[Start of Attachment]

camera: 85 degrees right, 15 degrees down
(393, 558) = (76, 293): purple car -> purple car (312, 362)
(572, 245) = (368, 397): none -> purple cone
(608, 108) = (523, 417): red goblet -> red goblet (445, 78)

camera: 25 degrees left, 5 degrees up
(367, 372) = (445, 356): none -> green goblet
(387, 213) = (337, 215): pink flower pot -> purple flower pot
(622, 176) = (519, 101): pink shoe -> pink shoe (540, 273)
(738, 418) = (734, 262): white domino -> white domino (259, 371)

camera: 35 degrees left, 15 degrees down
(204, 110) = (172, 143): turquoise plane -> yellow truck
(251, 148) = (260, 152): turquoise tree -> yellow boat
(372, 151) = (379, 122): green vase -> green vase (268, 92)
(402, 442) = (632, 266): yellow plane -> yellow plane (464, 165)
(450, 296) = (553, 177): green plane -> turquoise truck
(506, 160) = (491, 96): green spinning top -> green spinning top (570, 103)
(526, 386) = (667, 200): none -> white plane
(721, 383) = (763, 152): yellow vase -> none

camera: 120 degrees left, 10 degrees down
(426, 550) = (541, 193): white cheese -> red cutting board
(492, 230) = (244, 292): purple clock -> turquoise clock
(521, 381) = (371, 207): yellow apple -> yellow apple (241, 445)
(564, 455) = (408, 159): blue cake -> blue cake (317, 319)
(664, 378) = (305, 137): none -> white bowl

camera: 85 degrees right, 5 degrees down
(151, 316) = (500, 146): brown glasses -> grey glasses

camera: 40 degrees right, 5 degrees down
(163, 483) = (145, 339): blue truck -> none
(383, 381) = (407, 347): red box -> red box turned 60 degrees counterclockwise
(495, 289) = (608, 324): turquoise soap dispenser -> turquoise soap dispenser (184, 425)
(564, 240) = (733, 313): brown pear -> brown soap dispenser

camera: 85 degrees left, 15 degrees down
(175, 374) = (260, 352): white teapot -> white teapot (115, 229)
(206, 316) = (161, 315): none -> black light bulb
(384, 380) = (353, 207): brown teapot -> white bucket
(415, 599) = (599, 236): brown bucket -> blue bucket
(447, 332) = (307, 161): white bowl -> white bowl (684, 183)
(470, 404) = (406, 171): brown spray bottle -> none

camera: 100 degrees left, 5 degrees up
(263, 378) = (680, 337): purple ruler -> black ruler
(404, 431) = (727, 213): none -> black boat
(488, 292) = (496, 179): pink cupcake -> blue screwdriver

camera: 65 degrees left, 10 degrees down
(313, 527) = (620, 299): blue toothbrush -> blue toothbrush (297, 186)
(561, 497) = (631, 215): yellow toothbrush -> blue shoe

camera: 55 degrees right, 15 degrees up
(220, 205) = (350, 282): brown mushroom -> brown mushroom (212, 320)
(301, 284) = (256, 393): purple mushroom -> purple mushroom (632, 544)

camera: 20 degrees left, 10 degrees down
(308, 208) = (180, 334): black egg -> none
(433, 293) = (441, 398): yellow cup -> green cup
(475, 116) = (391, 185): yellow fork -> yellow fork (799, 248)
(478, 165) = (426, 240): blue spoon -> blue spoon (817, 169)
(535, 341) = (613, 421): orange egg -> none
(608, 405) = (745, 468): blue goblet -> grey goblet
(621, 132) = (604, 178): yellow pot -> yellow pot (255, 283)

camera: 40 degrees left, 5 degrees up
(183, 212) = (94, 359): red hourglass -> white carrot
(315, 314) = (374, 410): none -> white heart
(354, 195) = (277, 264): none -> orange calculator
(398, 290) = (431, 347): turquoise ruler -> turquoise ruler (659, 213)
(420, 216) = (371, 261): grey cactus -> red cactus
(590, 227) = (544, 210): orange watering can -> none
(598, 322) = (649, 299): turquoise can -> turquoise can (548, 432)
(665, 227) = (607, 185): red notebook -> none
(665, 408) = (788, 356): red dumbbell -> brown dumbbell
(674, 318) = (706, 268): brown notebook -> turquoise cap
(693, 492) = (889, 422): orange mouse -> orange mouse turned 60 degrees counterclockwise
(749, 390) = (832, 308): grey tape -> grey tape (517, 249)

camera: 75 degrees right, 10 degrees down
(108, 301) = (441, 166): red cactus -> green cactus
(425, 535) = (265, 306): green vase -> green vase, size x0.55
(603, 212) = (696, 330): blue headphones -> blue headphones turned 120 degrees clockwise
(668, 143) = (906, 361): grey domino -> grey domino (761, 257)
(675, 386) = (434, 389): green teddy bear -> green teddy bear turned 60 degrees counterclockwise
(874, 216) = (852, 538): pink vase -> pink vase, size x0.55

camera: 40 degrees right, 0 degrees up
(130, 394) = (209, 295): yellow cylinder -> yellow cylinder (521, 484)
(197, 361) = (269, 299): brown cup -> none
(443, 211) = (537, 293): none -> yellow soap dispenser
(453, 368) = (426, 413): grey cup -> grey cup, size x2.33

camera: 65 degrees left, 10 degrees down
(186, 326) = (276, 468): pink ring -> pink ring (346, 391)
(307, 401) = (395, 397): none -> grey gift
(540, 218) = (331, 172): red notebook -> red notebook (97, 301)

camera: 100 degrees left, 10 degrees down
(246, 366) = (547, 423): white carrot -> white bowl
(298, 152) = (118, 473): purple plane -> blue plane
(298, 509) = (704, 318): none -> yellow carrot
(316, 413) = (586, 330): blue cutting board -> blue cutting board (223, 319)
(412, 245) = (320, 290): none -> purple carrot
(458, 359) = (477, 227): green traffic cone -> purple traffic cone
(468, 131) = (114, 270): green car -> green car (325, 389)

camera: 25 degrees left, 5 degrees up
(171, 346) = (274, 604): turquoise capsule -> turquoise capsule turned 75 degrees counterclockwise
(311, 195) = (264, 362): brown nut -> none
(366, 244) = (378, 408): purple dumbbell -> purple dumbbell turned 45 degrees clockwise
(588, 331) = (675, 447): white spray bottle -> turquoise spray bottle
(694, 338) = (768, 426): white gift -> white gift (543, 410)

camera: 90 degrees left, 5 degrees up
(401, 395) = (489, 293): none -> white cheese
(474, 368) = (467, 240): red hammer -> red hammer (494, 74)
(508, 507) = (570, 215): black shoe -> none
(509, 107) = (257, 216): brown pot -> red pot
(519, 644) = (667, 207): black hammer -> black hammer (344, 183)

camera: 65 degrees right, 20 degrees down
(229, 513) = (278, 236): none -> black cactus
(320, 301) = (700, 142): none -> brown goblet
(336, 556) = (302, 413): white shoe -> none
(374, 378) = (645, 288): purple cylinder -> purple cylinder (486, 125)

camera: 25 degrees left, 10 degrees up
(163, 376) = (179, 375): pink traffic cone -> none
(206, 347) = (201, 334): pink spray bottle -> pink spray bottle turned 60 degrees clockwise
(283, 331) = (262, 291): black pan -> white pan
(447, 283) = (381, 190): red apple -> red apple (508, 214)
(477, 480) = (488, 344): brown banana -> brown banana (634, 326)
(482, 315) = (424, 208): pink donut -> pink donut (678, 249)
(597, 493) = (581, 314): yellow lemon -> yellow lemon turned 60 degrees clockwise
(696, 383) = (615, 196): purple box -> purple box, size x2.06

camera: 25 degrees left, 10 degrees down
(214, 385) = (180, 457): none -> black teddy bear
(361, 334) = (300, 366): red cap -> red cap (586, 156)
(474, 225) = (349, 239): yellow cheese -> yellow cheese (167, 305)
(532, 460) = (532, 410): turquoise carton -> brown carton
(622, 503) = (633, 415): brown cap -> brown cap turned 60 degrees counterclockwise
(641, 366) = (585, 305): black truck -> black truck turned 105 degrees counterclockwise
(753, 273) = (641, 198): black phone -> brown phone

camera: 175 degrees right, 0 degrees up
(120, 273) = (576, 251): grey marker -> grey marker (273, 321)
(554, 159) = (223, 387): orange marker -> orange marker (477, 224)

[End of Attachment]

## TASK PROMPT
Return exactly the lines in the records above, beginning with the one that holds "(482, 315) = (424, 208): pink" and ending with the last.

## RESPONSE BELOW
(482, 315) = (424, 208): pink donut -> pink donut (678, 249)
(597, 493) = (581, 314): yellow lemon -> yellow lemon turned 60 degrees clockwise
(696, 383) = (615, 196): purple box -> purple box, size x2.06

camera: 25 degrees left, 10 degrees down
(214, 385) = (180, 457): none -> black teddy bear
(361, 334) = (300, 366): red cap -> red cap (586, 156)
(474, 225) = (349, 239): yellow cheese -> yellow cheese (167, 305)
(532, 460) = (532, 410): turquoise carton -> brown carton
(622, 503) = (633, 415): brown cap -> brown cap turned 60 degrees counterclockwise
(641, 366) = (585, 305): black truck -> black truck turned 105 degrees counterclockwise
(753, 273) = (641, 198): black phone -> brown phone

camera: 175 degrees right, 0 degrees up
(120, 273) = (576, 251): grey marker -> grey marker (273, 321)
(554, 159) = (223, 387): orange marker -> orange marker (477, 224)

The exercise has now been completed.